▶ [Work task]:
Please return every line of the records that contains the word "duck".

▶ [Material provided]:

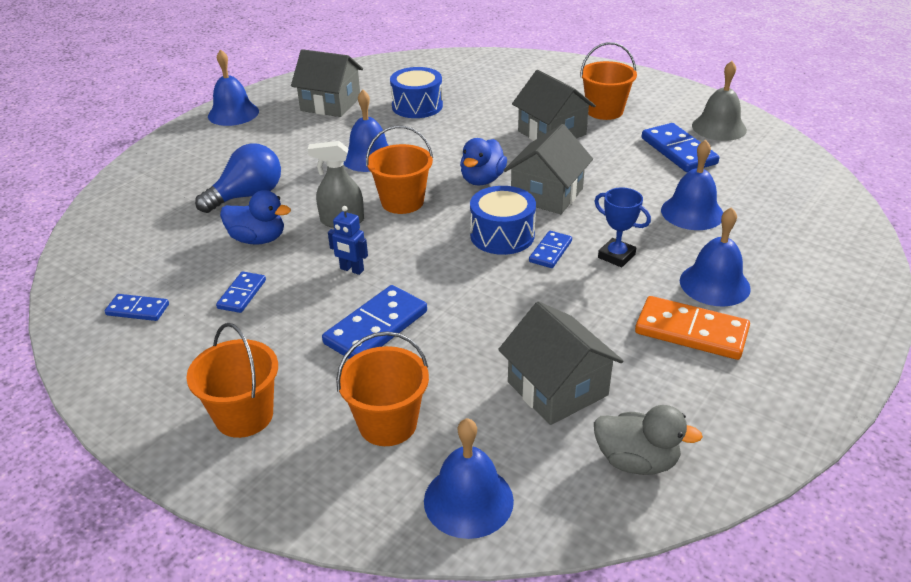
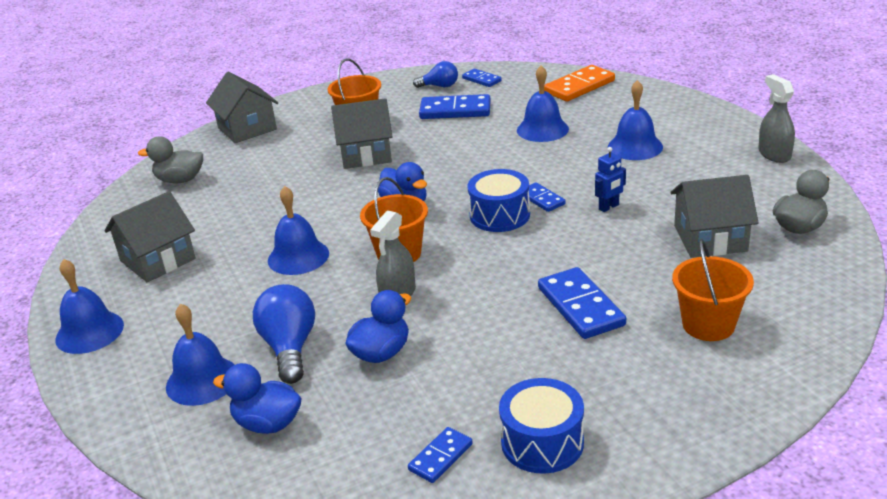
camera: 60 degrees left, 5 degrees down
(156, 218) = (267, 423): none -> blue duck
(242, 294) = (470, 378): blue domino -> blue domino (481, 80)
(244, 416) = (656, 403): orange bucket -> none
(351, 270) = (484, 303): blue robot -> blue robot (609, 207)
(417, 106) = (232, 209): blue drum -> blue drum (542, 442)
(443, 71) = (180, 180): none -> grey duck
(468, 500) = (808, 304): blue bell -> blue bell (202, 380)
(547, 194) = (459, 180): grey house -> grey house (247, 128)
(616, 256) = (571, 173): blue trophy -> none
(691, 331) = (680, 170): orange domino -> orange domino (579, 86)
(719, 127) = (439, 86): grey bell -> blue light bulb
(804, 403) = (774, 154): none -> grey spray bottle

▶ [Response area]:
(156, 218) = (267, 423): none -> blue duck
(443, 71) = (180, 180): none -> grey duck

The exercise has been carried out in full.